▸ WORK REQUEST:
Only lines holding the word "purple" are wanted from the records; copy all of them.

START LISTED RECORDS

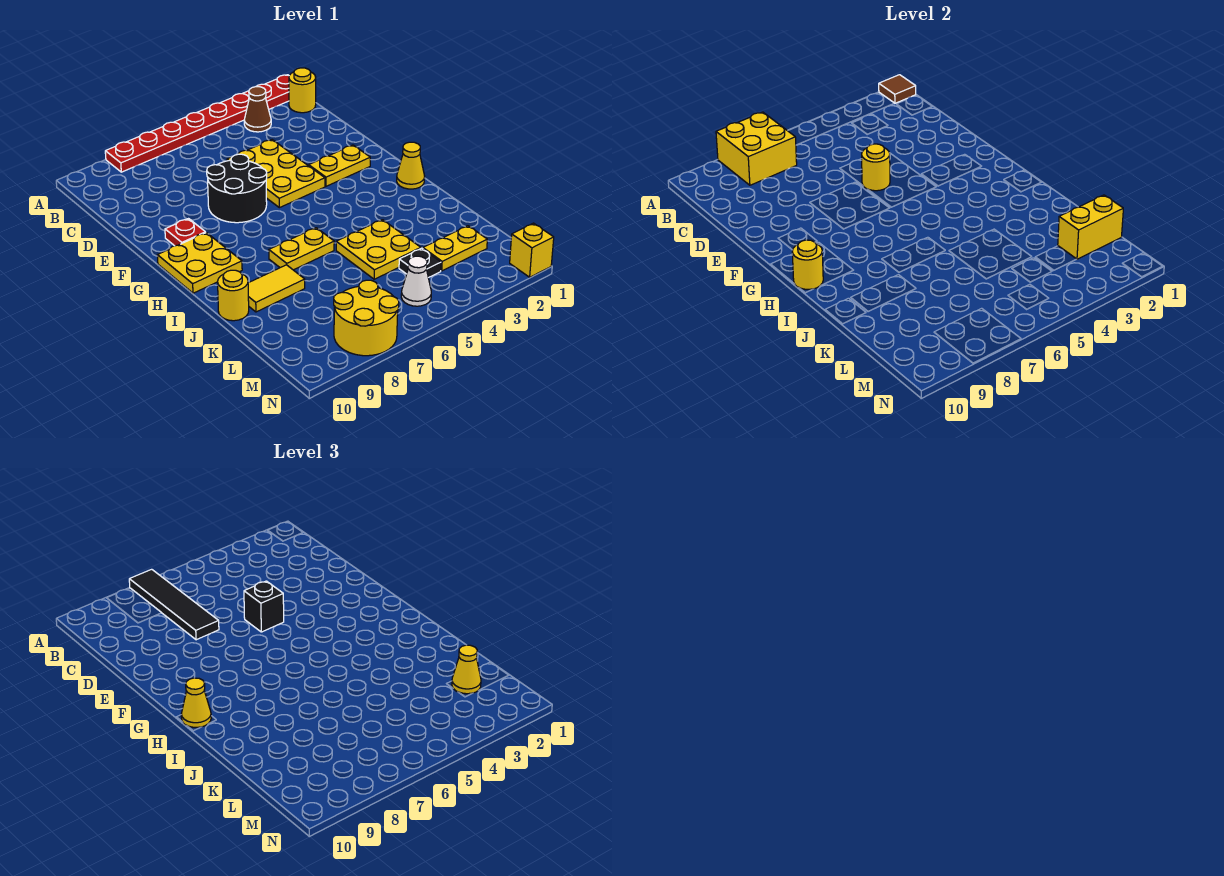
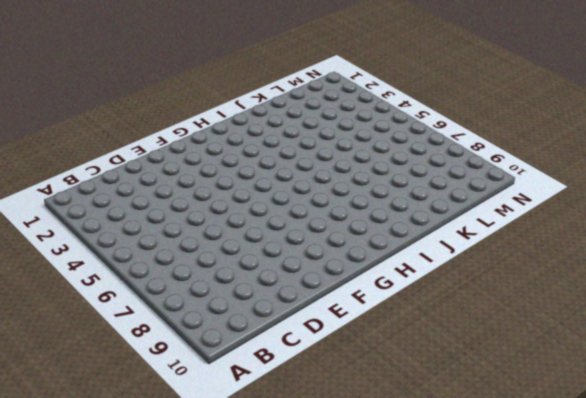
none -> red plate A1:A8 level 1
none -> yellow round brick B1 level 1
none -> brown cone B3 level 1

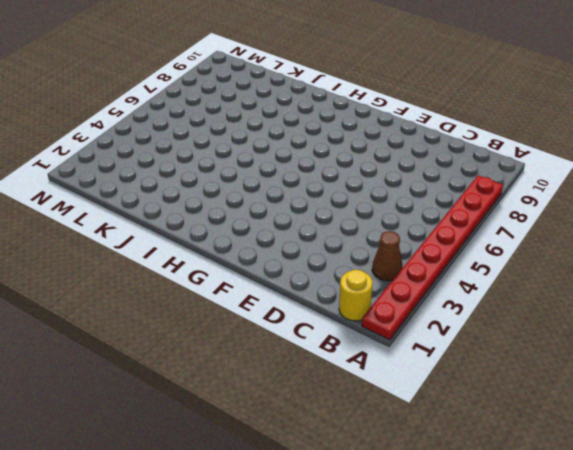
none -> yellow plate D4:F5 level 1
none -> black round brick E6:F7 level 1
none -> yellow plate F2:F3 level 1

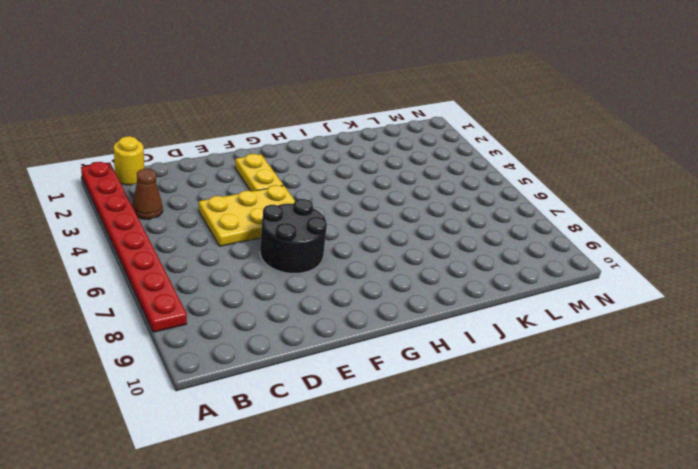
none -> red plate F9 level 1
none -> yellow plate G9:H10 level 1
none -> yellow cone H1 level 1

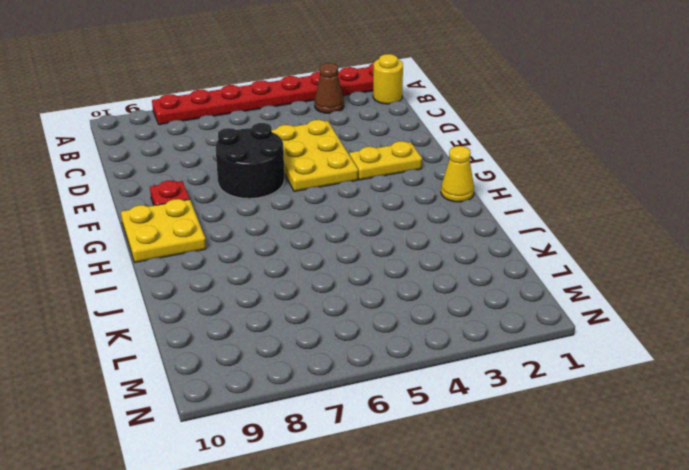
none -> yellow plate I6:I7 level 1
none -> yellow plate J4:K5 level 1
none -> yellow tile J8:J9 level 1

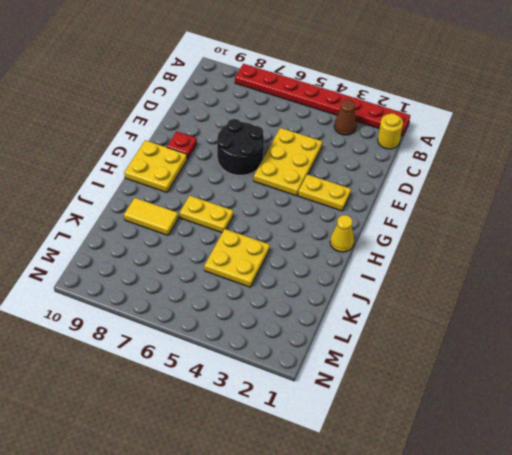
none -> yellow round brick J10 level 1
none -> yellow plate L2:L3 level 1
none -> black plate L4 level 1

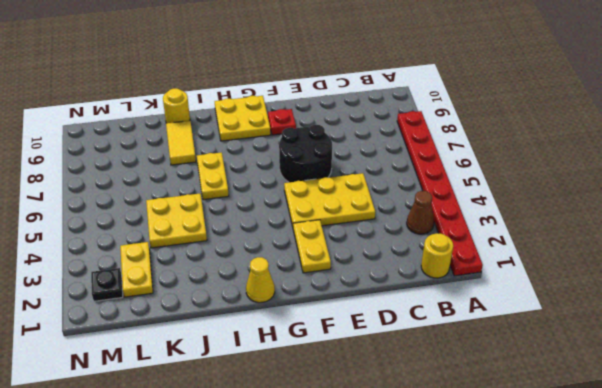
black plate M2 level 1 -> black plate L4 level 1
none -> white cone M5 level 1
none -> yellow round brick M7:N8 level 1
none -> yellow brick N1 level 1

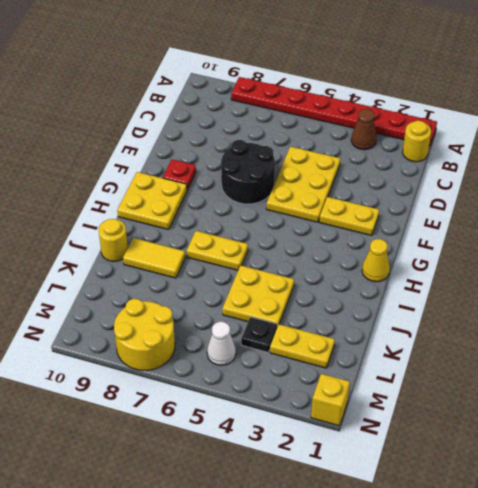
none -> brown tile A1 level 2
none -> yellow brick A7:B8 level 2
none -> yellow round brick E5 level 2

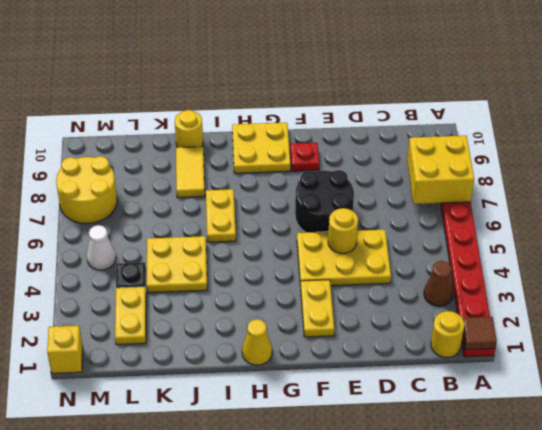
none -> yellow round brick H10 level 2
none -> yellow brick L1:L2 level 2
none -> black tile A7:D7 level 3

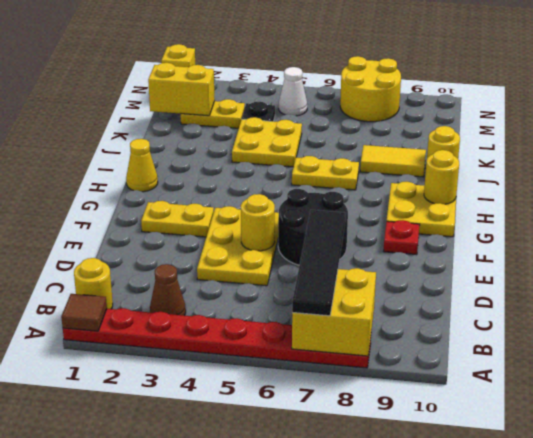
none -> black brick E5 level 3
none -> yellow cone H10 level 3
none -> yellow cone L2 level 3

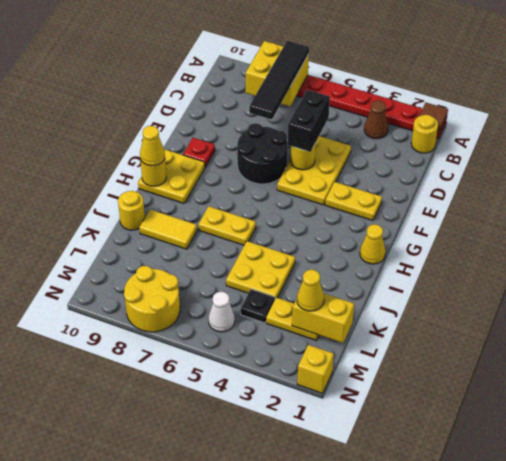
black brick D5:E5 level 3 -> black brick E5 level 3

END LISTED RECORDS
START LISTED RECORDS

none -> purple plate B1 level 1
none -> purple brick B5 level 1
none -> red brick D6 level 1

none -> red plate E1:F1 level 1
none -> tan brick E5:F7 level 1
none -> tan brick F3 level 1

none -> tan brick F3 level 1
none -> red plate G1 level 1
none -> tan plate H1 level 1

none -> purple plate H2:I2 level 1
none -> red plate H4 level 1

END LISTED RECORDS

▸ EXERCISE OUTPUT:
none -> purple plate B1 level 1
none -> purple brick B5 level 1
none -> purple plate H2:I2 level 1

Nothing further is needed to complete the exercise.